== Data extracts

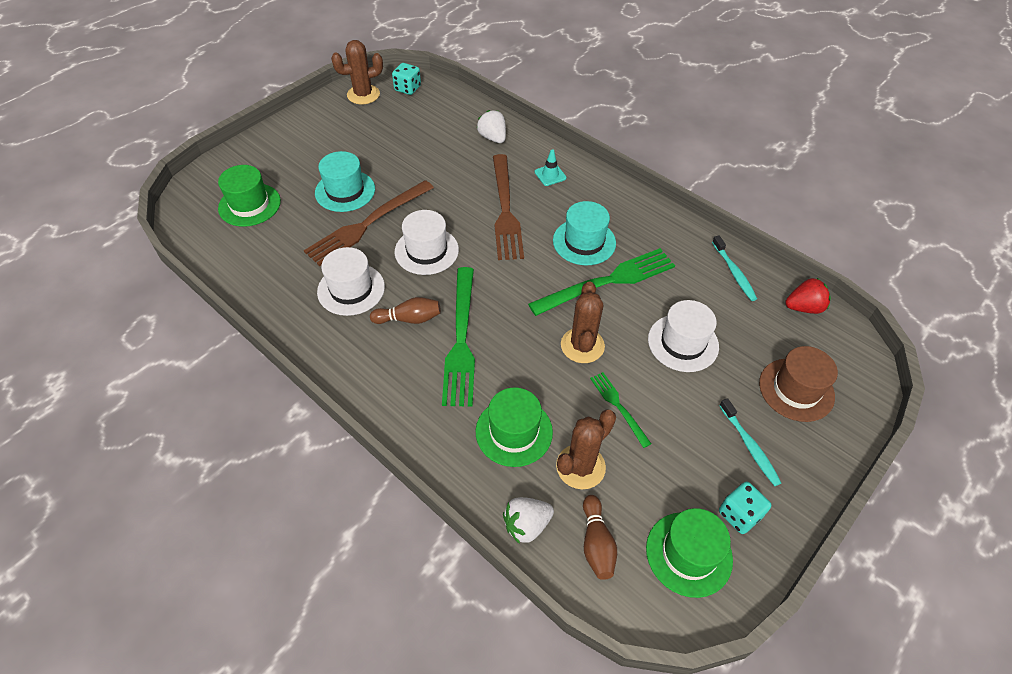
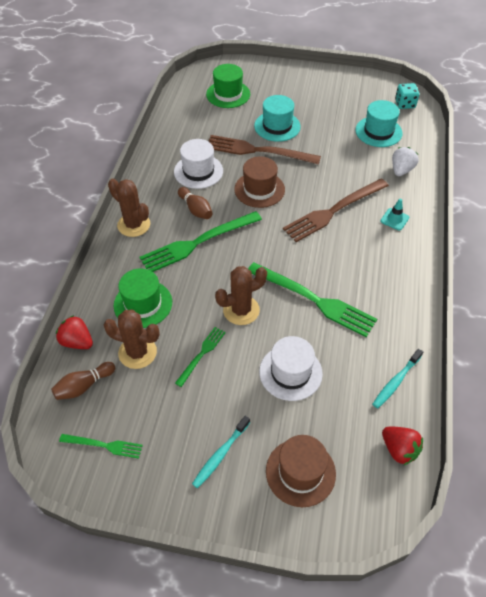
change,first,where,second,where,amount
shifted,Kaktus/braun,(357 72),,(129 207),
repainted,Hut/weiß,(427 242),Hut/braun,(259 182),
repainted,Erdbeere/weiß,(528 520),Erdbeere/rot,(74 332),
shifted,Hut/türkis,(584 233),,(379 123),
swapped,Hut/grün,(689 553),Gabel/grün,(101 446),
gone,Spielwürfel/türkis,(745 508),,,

====

## [Goal of the exercise]
In the material above, how many lines have the word "weiß"? Give that number and nothing else.

## [Written response]
2